> **Task description**:
Return a copy of each line in the listing that includes the word "from".
(Beginning of Data records)
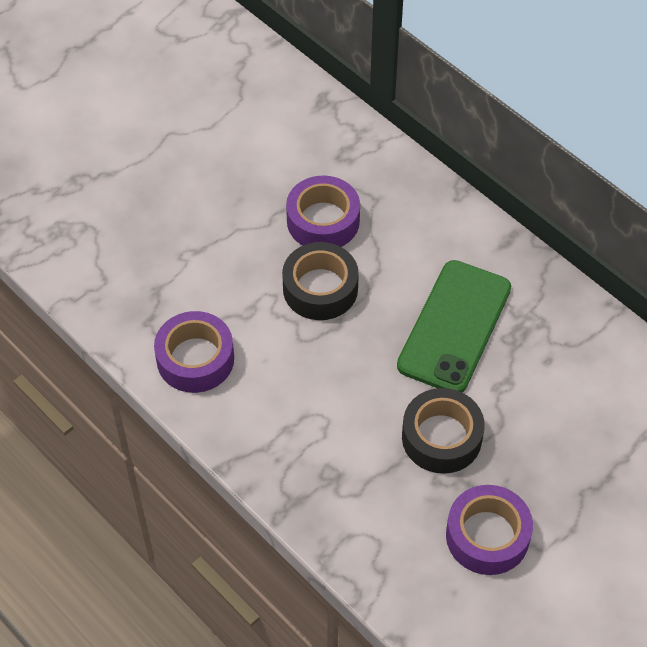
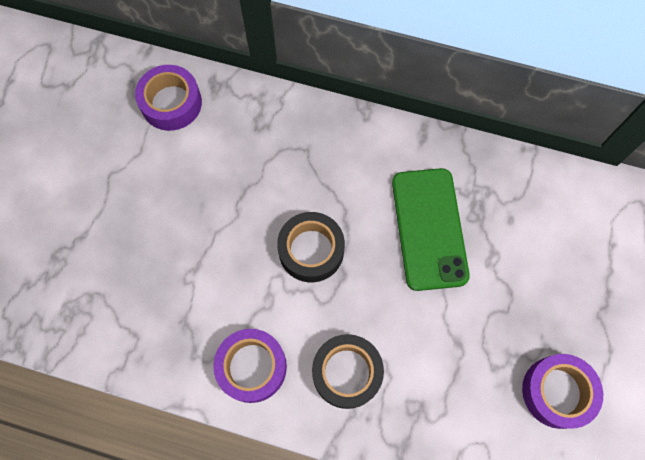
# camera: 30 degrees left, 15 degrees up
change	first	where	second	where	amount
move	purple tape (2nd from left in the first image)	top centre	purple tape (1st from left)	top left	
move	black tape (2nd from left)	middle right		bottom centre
(End of Data records)
(Beginning of Data records)
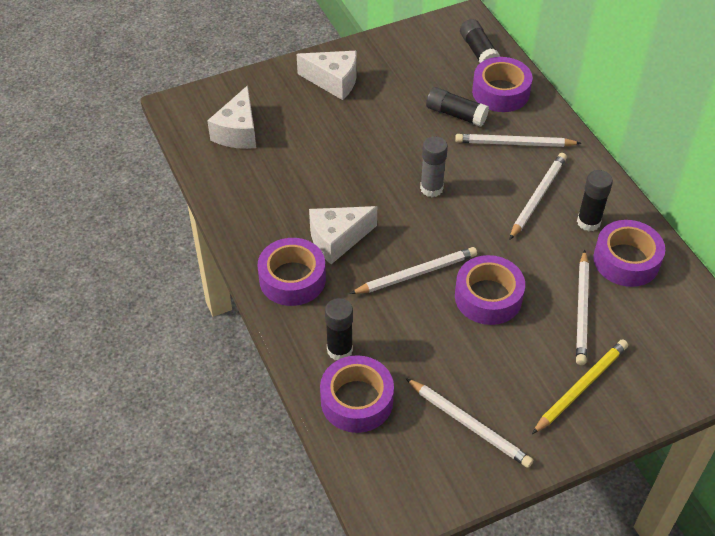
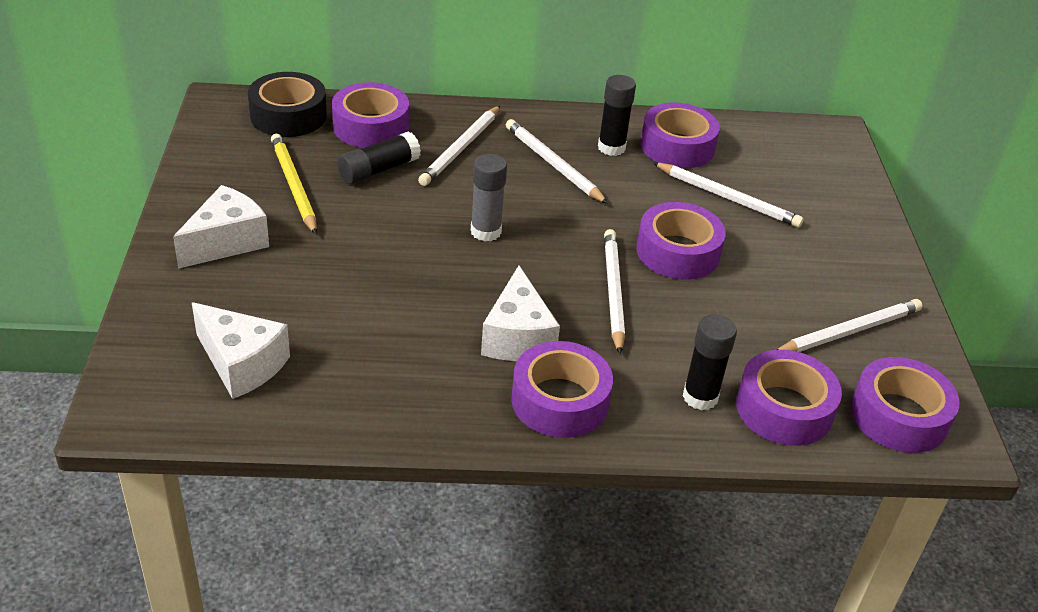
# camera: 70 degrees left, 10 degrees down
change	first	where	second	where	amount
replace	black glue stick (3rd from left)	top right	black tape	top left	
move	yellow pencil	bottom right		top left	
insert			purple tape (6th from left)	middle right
(End of Data records)
> **Task result**:
move	purple tape (2nd from left in the first image)	top centre	purple tape (1st from left)	top left	
move	black tape (2nd from left)	middle right		bottom centre
replace	black glue stick (3rd from left)	top right	black tape	top left	
insert			purple tape (6th from left)	middle right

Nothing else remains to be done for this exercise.